- WHAT TO PRODUCE:
Only certain lines below are wanted: those starting at the line containing "building: none -> [265,256,308,312]" and ending at the line containing "building: none -> [148,226,328,388]", both included, each retyped exactly.

- PROVIDED RECORDS:
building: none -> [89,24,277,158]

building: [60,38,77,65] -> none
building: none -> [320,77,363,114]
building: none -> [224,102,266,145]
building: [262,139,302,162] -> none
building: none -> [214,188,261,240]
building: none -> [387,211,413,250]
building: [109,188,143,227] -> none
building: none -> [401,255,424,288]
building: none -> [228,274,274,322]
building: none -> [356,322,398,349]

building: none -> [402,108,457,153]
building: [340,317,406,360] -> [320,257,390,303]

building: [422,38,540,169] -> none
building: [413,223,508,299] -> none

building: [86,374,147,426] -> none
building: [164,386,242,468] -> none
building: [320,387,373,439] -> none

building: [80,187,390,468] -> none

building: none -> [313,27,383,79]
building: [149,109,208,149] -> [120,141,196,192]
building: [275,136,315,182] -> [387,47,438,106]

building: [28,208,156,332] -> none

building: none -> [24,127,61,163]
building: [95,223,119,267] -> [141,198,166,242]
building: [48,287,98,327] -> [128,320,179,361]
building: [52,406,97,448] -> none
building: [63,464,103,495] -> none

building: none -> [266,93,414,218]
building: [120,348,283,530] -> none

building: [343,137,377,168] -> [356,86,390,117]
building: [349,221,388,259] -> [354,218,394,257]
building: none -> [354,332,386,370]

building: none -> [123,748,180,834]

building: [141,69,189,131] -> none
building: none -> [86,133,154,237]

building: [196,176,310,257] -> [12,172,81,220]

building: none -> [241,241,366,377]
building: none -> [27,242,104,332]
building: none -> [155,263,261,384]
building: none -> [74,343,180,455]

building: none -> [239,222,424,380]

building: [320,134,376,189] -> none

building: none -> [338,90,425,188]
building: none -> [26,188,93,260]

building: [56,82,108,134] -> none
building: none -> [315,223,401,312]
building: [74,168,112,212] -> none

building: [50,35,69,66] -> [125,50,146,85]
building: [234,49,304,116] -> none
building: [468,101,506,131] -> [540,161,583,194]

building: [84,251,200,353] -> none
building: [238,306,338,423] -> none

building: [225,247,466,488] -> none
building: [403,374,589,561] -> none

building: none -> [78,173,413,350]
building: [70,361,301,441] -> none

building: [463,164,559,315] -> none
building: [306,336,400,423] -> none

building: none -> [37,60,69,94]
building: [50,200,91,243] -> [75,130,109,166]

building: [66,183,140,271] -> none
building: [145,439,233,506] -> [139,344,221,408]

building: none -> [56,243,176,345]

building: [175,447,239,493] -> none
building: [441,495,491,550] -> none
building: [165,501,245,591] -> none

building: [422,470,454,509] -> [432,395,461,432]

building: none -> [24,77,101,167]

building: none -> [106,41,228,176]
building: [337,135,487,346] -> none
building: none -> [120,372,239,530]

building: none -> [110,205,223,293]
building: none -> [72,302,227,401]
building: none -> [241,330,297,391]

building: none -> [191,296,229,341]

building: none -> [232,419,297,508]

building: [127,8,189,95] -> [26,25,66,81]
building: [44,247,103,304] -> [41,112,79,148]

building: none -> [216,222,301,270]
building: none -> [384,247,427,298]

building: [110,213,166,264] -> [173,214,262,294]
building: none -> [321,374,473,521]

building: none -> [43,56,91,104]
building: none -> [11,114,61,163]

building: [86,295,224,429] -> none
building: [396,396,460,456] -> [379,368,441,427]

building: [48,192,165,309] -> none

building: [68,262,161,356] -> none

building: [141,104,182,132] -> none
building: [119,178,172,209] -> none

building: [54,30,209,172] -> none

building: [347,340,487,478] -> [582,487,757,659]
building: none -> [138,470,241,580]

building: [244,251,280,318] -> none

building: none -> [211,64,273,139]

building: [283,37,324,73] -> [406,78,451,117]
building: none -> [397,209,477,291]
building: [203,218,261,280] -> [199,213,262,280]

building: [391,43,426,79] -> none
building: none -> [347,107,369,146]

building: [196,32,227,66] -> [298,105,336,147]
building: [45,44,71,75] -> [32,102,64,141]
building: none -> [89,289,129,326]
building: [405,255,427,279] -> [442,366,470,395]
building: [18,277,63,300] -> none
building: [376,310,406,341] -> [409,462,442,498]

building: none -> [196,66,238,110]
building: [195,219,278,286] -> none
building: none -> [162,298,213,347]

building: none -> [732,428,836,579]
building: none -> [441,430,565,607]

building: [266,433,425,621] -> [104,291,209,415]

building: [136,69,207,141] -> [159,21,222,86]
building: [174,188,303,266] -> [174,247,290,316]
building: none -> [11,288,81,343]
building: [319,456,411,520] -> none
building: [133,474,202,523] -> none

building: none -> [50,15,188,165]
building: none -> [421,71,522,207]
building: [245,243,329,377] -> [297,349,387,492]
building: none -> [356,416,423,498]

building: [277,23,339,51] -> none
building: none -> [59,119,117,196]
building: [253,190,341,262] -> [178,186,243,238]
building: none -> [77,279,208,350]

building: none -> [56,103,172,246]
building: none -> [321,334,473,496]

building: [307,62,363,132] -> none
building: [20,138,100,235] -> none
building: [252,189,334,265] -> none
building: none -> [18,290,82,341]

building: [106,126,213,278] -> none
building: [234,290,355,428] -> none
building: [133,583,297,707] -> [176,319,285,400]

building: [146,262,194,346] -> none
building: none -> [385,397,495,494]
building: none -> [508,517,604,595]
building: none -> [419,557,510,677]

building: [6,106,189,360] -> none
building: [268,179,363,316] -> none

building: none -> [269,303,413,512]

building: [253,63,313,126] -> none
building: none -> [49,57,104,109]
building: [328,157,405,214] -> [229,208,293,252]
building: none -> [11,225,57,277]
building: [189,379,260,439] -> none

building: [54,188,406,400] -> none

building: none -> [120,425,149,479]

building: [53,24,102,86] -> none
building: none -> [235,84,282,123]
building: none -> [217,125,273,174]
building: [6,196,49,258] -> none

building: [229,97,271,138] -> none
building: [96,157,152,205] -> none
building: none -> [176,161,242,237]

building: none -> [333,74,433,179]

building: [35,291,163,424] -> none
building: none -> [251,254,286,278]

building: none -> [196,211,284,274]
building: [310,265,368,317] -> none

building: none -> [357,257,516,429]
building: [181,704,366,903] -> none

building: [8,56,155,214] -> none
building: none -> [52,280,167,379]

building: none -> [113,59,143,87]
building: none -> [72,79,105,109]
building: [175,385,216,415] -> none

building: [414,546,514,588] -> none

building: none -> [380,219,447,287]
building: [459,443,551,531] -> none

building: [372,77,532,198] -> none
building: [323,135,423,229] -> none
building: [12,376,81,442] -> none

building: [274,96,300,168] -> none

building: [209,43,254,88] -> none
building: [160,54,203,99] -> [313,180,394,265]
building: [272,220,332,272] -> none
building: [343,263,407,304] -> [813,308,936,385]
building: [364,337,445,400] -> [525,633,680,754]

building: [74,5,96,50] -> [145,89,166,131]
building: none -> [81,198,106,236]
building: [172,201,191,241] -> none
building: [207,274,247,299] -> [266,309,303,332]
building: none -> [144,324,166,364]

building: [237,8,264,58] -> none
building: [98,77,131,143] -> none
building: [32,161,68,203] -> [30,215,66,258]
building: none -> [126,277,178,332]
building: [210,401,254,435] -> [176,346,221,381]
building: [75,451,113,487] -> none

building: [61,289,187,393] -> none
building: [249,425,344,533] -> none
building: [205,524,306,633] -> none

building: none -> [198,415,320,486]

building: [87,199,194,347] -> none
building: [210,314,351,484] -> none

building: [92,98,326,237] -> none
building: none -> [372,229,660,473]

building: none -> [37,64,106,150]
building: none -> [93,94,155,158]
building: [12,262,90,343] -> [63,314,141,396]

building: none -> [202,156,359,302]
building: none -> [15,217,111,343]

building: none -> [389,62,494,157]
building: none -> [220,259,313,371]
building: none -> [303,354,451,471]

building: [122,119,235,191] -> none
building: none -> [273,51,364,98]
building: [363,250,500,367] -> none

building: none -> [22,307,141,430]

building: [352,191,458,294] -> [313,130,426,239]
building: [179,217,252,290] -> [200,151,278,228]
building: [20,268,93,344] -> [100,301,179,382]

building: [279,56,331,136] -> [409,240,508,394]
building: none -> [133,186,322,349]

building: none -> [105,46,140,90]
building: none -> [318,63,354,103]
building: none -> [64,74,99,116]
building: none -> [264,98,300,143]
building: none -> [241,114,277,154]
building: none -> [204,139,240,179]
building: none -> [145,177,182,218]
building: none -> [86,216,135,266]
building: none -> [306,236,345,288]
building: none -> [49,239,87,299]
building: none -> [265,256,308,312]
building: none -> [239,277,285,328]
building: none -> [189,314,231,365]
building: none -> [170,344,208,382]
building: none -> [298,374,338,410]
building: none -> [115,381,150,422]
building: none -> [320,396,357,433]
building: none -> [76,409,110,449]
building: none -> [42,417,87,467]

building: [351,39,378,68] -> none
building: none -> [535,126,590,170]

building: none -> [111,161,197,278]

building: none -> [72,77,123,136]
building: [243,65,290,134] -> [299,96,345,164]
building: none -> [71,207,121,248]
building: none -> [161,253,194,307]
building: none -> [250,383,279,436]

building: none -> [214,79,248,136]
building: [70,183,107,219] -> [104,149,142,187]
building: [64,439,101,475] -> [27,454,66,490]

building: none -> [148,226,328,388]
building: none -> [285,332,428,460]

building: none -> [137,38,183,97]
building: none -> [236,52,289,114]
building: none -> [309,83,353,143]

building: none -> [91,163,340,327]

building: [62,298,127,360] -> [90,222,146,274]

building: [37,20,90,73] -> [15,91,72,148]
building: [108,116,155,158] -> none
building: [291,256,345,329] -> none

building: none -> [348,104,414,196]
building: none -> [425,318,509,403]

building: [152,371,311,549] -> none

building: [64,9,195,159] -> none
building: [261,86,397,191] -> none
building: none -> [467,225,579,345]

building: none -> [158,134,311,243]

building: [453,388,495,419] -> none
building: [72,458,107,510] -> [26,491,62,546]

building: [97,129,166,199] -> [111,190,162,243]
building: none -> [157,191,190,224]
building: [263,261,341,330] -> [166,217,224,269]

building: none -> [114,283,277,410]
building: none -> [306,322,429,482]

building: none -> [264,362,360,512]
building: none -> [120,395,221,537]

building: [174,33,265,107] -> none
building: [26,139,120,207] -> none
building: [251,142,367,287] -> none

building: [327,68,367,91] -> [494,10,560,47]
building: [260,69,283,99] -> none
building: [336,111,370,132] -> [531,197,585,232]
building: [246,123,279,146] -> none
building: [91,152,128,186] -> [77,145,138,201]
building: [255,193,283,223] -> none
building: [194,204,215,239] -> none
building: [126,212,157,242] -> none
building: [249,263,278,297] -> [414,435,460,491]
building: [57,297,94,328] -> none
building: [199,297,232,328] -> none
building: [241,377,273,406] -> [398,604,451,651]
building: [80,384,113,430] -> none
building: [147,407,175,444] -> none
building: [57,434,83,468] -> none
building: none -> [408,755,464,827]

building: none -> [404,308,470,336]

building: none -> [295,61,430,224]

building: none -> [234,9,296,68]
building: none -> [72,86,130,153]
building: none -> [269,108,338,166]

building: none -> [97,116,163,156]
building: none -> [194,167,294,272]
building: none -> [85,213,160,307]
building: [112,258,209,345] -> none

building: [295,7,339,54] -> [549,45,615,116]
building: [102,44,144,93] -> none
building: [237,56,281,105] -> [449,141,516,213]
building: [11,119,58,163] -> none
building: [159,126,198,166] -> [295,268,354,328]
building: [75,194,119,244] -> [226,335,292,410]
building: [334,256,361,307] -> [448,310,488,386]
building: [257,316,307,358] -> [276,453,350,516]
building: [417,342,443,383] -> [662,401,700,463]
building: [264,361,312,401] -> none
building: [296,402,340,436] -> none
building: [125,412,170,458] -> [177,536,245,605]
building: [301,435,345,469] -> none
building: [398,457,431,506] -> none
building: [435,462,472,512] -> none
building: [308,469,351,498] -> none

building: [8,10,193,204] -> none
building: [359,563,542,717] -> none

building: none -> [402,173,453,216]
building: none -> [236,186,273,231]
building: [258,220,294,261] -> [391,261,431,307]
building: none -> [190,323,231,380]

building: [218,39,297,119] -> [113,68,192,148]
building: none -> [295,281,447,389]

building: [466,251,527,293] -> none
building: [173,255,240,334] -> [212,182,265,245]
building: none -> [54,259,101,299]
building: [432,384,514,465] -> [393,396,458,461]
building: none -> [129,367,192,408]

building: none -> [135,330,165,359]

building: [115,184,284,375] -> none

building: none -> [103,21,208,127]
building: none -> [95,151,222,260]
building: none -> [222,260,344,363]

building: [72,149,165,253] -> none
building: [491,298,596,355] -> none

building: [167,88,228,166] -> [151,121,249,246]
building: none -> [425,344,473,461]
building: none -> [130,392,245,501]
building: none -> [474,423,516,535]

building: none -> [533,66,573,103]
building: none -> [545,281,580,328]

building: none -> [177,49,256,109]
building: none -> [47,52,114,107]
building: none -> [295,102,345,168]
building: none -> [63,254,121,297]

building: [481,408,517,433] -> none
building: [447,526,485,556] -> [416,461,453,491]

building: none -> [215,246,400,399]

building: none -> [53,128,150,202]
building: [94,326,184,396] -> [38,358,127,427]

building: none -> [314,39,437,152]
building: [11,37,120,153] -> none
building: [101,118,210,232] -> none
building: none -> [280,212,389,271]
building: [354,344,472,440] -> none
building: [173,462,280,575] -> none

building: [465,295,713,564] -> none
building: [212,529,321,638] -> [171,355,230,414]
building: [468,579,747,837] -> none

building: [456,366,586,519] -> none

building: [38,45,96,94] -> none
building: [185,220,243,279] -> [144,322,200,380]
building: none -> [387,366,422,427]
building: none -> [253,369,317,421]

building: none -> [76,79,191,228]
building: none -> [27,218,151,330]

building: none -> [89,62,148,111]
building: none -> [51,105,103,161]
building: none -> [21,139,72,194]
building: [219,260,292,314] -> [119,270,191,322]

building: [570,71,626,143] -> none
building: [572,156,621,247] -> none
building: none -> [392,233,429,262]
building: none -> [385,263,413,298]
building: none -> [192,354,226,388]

- SOLUTION TO THIS PROBLEM:
building: none -> [265,256,308,312]
building: none -> [239,277,285,328]
building: none -> [189,314,231,365]
building: none -> [170,344,208,382]
building: none -> [298,374,338,410]
building: none -> [115,381,150,422]
building: none -> [320,396,357,433]
building: none -> [76,409,110,449]
building: none -> [42,417,87,467]

building: [351,39,378,68] -> none
building: none -> [535,126,590,170]

building: none -> [111,161,197,278]

building: none -> [72,77,123,136]
building: [243,65,290,134] -> [299,96,345,164]
building: none -> [71,207,121,248]
building: none -> [161,253,194,307]
building: none -> [250,383,279,436]

building: none -> [214,79,248,136]
building: [70,183,107,219] -> [104,149,142,187]
building: [64,439,101,475] -> [27,454,66,490]

building: none -> [148,226,328,388]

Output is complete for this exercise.